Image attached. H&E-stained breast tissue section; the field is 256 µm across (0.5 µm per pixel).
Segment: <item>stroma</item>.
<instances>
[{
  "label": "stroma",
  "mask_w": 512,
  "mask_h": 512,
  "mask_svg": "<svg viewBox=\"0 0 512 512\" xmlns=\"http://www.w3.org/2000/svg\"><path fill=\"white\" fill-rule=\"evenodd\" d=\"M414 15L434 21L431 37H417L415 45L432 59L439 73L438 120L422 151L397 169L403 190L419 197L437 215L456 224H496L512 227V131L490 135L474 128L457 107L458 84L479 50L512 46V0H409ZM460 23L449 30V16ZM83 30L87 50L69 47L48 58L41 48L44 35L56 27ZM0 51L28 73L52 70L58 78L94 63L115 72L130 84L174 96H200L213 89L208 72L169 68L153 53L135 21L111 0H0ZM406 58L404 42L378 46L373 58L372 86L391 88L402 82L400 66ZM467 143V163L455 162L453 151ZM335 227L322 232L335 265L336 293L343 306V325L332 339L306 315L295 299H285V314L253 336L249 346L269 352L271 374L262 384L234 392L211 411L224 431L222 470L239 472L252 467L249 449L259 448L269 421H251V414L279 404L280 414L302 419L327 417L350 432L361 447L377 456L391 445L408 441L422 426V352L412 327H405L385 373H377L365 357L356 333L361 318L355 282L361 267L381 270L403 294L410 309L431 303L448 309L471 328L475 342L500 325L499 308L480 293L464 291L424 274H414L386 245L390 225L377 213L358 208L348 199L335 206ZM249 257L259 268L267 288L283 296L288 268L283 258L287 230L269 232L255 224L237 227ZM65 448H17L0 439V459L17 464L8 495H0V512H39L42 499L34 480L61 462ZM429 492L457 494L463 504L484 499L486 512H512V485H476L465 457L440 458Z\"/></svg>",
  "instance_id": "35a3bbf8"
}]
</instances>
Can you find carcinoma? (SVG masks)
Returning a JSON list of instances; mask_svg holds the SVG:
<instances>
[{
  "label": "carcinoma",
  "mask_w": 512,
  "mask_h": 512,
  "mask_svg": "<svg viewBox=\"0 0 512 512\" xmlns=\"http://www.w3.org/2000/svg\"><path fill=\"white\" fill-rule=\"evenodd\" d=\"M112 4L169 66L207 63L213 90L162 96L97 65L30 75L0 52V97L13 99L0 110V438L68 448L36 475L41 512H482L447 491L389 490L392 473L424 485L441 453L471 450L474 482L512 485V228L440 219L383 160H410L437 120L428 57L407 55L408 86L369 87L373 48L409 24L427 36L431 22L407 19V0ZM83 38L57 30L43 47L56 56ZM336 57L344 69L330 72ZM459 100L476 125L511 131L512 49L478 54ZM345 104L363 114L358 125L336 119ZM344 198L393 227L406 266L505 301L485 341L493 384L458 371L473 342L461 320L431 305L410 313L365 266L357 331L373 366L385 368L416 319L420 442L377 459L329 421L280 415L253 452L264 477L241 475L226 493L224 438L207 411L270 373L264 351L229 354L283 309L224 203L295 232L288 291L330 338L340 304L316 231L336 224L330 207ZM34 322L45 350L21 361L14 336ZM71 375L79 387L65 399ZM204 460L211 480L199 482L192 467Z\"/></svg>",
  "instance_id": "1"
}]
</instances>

--

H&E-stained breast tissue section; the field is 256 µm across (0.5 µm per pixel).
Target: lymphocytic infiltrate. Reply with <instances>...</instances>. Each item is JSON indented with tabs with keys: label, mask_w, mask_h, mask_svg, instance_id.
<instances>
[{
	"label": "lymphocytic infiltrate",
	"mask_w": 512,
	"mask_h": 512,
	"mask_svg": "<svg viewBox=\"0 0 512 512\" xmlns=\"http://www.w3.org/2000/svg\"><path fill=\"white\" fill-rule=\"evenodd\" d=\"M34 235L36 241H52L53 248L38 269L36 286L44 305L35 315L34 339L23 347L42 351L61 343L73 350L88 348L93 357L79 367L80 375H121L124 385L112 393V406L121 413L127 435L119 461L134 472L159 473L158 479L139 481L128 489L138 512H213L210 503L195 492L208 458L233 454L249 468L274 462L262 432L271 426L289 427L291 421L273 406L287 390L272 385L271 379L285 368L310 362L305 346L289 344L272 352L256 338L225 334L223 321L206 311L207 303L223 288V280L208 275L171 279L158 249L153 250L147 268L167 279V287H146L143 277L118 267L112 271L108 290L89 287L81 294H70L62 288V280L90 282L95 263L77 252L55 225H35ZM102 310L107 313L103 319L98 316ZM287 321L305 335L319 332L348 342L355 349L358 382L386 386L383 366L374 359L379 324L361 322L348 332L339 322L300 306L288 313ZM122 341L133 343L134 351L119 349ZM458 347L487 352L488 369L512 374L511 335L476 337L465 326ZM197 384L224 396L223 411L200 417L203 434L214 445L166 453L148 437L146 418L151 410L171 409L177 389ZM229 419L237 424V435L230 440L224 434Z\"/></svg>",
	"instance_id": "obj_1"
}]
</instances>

--

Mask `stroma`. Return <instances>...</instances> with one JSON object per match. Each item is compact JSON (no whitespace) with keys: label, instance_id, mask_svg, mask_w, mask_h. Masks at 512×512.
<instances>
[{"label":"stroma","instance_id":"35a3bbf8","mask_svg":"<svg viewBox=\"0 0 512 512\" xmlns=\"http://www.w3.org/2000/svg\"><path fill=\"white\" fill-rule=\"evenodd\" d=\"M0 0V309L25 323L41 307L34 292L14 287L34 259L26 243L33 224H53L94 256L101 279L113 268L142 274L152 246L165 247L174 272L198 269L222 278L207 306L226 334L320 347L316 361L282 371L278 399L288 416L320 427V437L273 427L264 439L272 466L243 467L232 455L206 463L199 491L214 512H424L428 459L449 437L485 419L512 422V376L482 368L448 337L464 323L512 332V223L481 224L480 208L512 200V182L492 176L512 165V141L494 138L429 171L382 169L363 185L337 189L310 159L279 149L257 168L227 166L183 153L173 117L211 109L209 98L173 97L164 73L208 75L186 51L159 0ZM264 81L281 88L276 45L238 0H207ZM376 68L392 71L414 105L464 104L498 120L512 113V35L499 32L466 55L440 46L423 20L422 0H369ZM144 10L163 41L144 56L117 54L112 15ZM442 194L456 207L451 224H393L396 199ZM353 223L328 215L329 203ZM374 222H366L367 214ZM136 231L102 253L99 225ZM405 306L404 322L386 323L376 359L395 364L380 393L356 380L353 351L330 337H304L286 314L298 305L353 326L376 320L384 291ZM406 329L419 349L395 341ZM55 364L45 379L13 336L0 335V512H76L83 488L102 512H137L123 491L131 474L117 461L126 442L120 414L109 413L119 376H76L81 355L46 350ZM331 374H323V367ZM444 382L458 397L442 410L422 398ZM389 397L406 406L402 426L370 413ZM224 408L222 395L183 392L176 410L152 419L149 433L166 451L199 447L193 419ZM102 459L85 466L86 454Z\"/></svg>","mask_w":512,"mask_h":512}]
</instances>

▶ **Directions**
Check each line of the records above for "tissue", and copy those that have it.

▶ **Result of this exercise**
Image attached. H&E-stained breast tissue section; the field is 256 µm across (0.5 µm per pixel).
H&E-stained breast tissue section; the field is 256 µm across (0.5 µm per pixel).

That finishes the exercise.